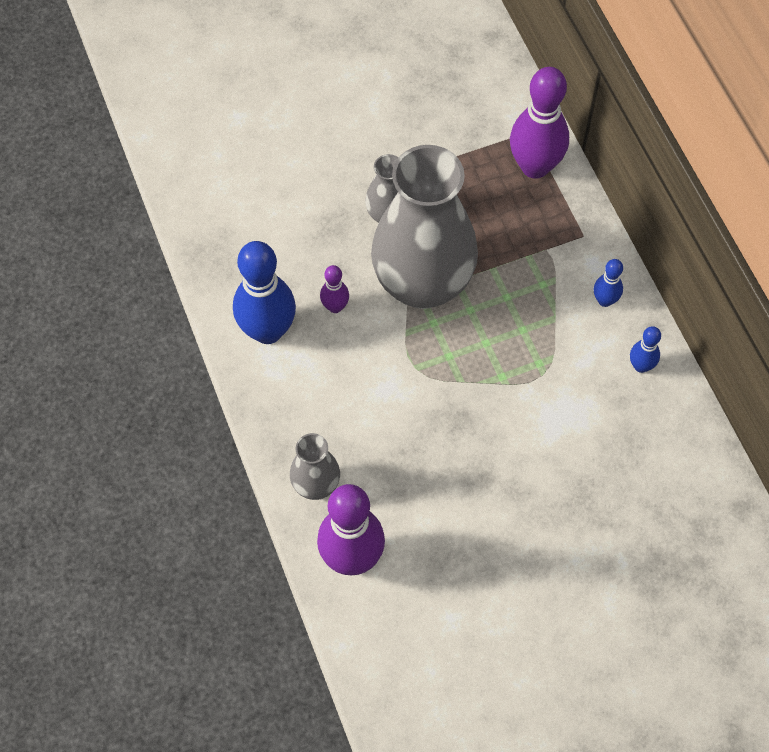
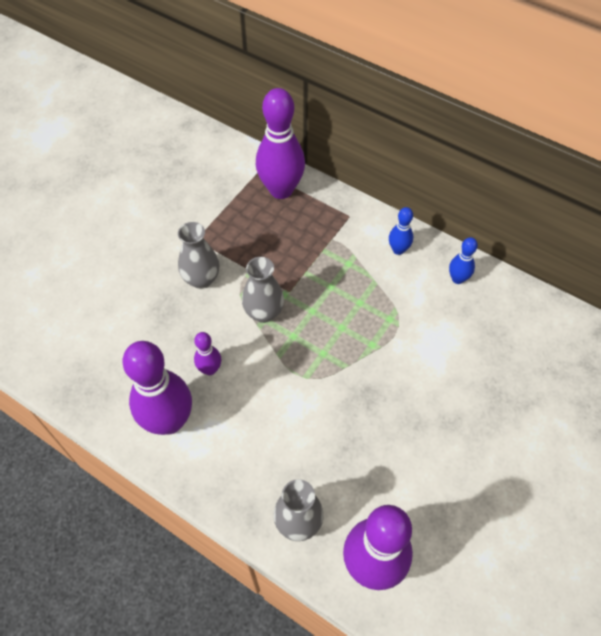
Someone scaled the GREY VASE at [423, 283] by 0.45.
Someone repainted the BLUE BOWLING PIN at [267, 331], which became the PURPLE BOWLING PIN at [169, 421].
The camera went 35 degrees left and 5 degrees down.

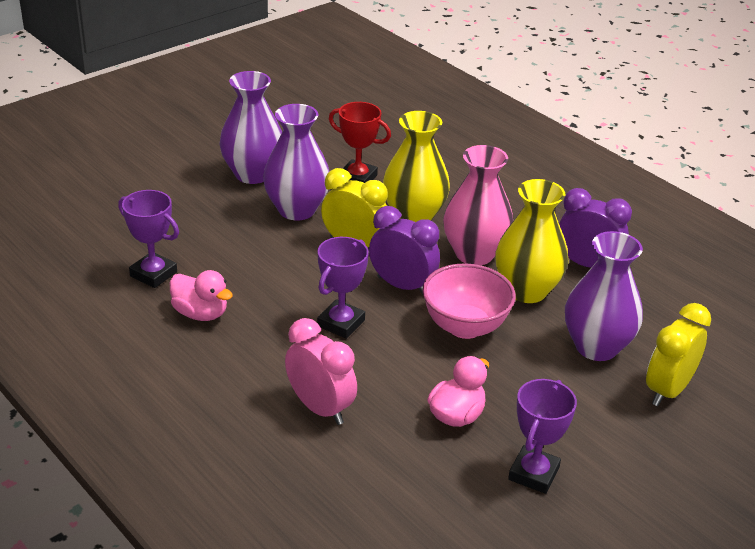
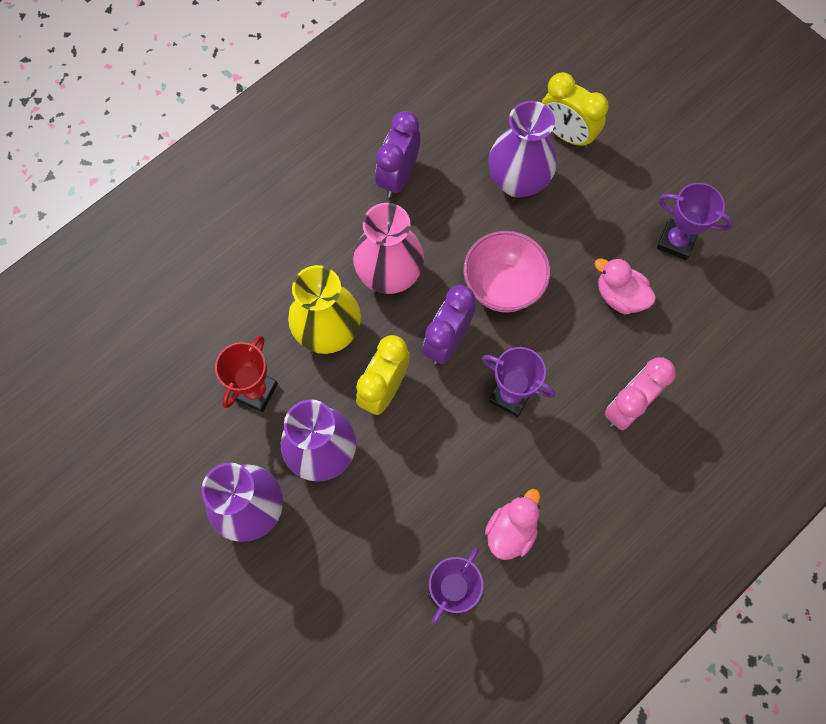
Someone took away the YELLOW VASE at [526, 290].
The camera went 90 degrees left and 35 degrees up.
--
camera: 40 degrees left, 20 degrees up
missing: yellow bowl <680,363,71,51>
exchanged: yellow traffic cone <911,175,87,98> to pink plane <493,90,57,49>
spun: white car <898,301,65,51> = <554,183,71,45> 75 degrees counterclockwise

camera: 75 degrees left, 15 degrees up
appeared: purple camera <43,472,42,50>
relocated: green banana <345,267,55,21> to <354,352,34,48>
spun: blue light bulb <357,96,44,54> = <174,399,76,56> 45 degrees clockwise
...
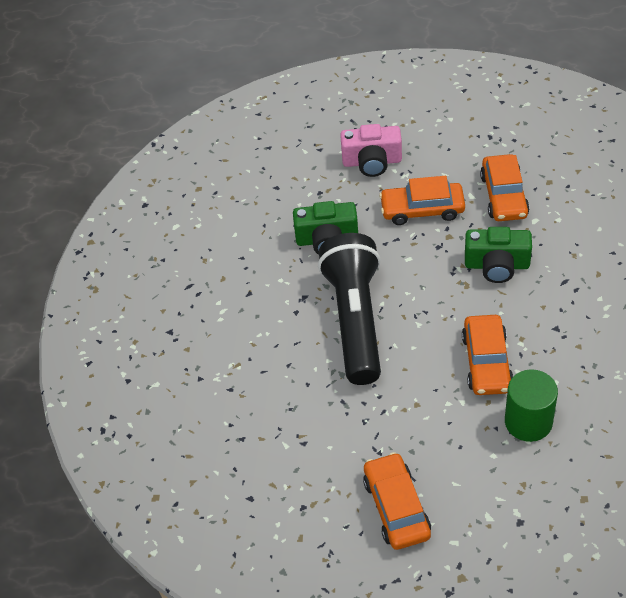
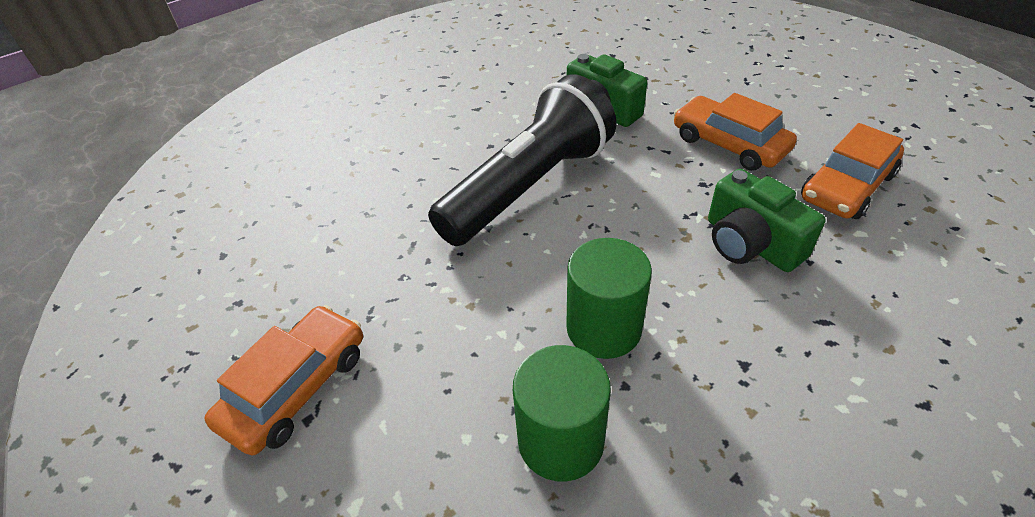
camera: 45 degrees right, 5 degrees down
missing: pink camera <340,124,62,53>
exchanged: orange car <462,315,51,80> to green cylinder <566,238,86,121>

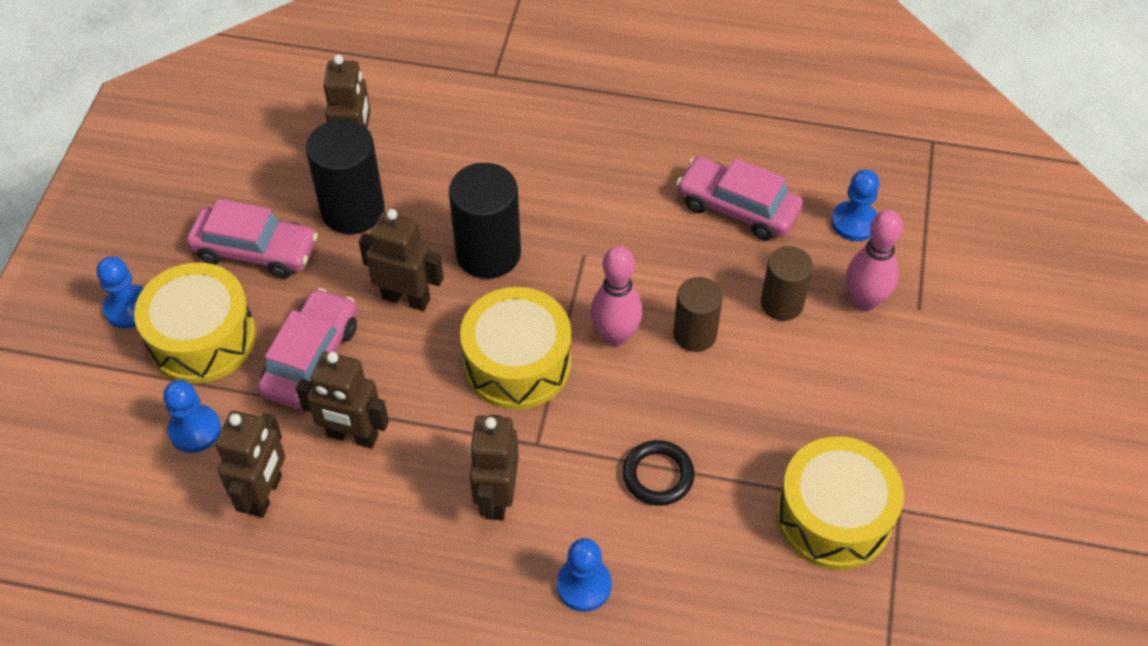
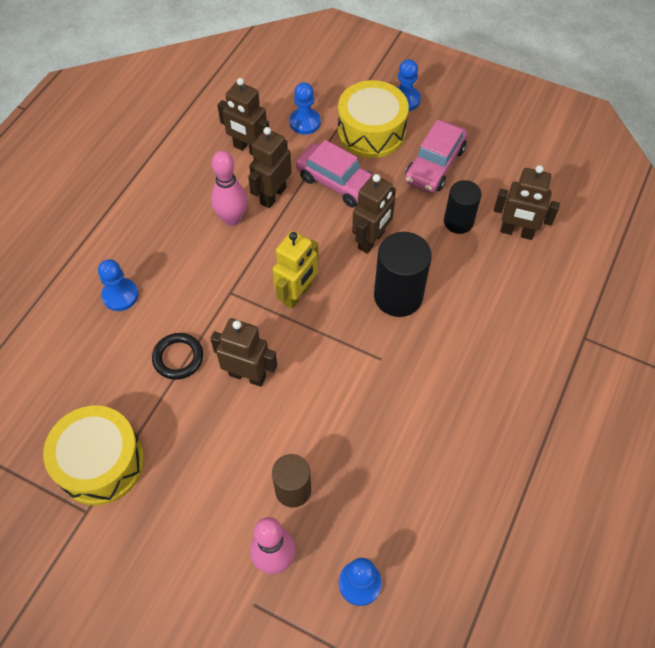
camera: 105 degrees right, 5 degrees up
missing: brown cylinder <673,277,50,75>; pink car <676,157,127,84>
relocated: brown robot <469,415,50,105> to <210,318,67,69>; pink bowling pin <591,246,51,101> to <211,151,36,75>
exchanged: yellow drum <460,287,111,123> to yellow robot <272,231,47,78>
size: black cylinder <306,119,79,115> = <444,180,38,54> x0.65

REQUIRED ACTION
Quote the listing above, but only from the line that shows "camera: 40 degrees left, 20 degrees up" through the line that shows "exchanged: yellow traffic".

EXPECTED ANSWER
camera: 40 degrees left, 20 degrees up
missing: yellow bowl <680,363,71,51>
exchanged: yellow traffic cone <911,175,87,98> to pink plane <493,90,57,49>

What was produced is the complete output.